**Work task**
What is needed is a verbatim copy of every record below, with the pictures left out.

┌─ Data under study

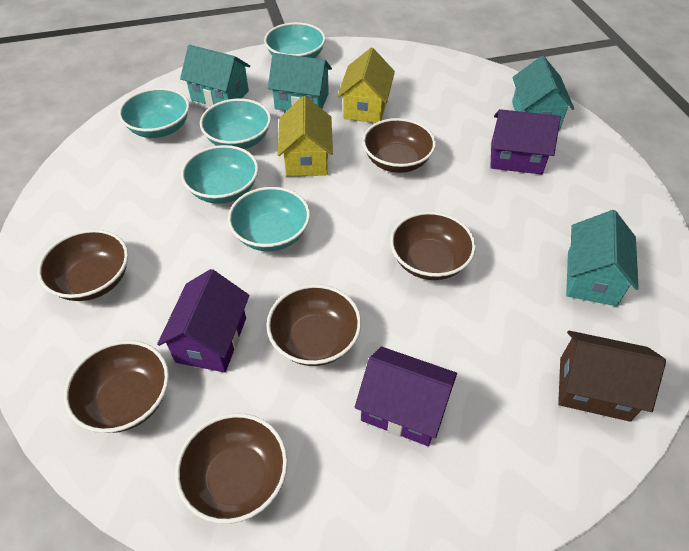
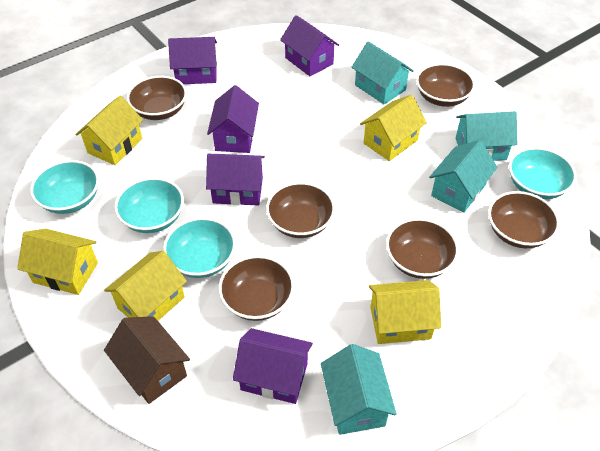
purple house: 3 -> 5
turquoise bowl: 5 -> 4
yellow house: 2 -> 5

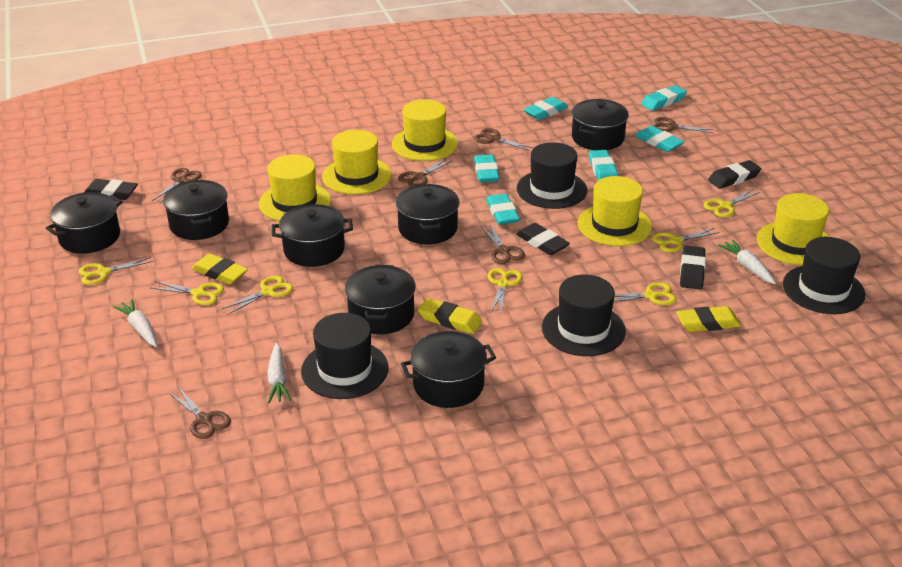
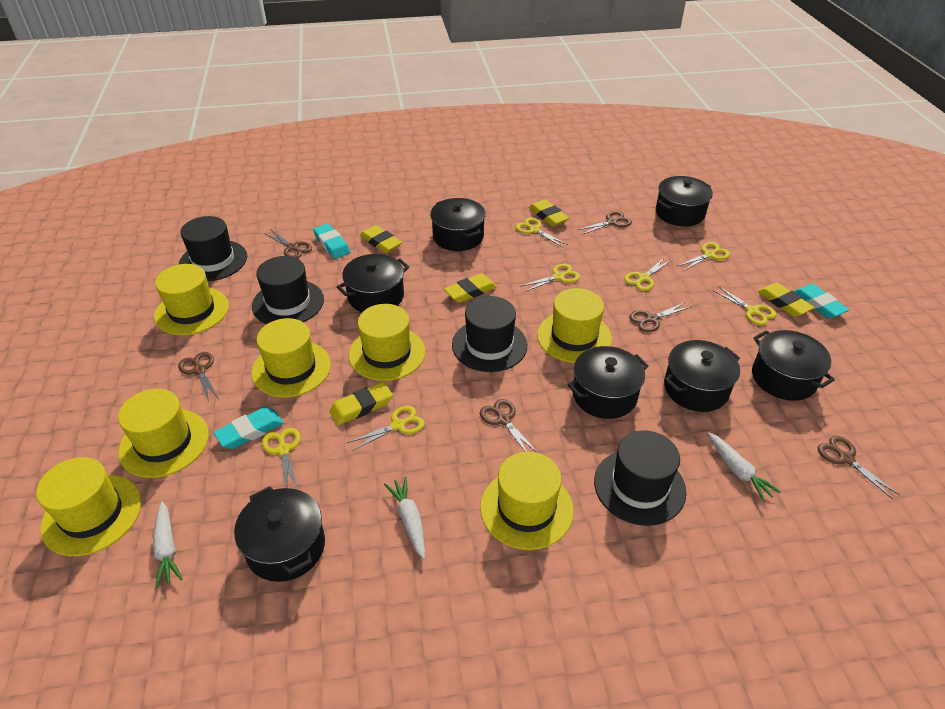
black eraser: 4 -> 0
turquoise eraser: 6 -> 3
yellow eraser: 3 -> 5
yellow hat: 5 -> 7

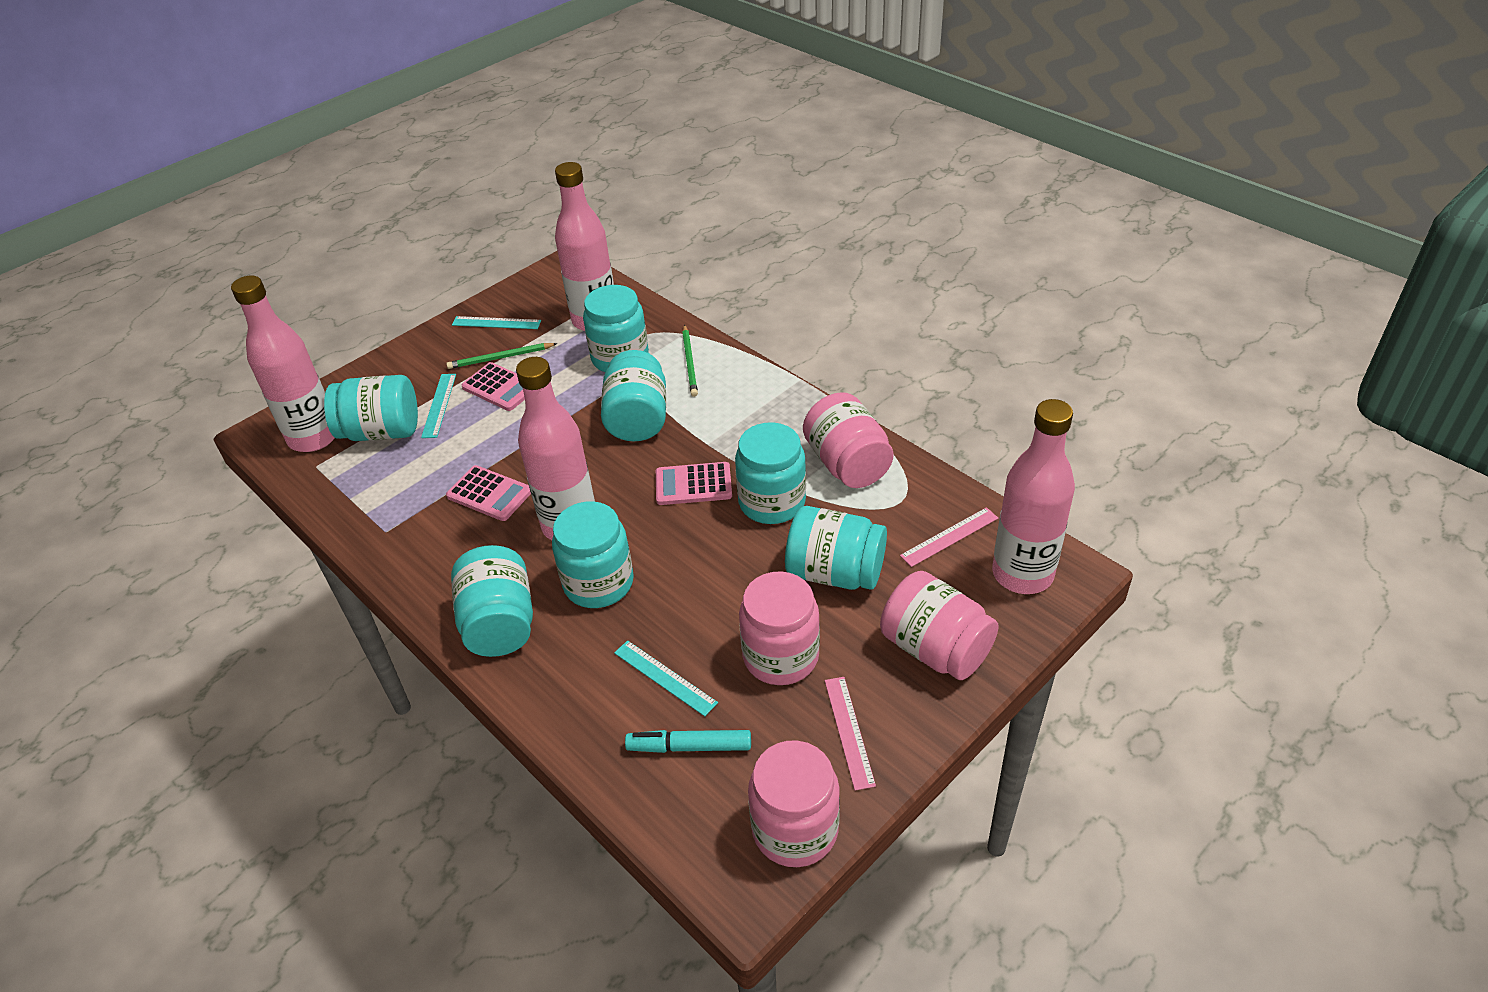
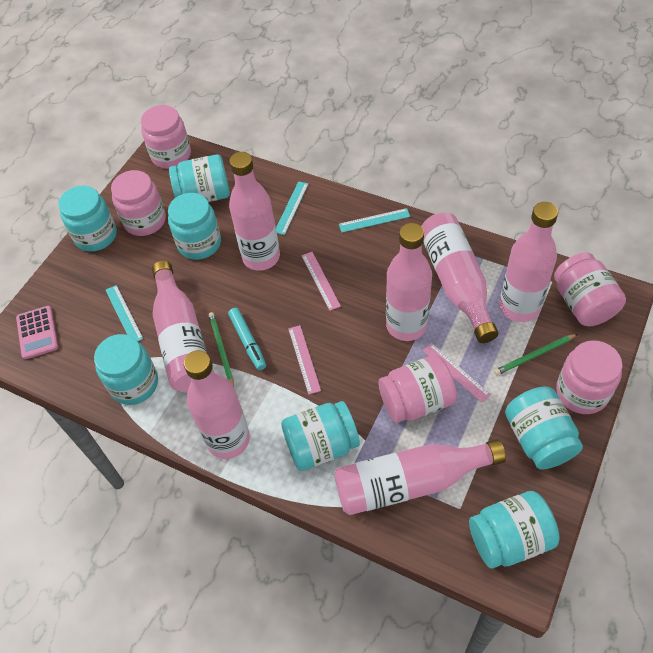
pink bottle: 4 -> 7
pink calculator: 3 -> 1
pink jar: 4 -> 5
pink ruler: 2 -> 3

└─

**Solution below**
purple house: 3 -> 5
turquoise bowl: 5 -> 4
yellow house: 2 -> 5

black eraser: 4 -> 0
turquoise eraser: 6 -> 3
yellow eraser: 3 -> 5
yellow hat: 5 -> 7

pink bottle: 4 -> 7
pink calculator: 3 -> 1
pink jar: 4 -> 5
pink ruler: 2 -> 3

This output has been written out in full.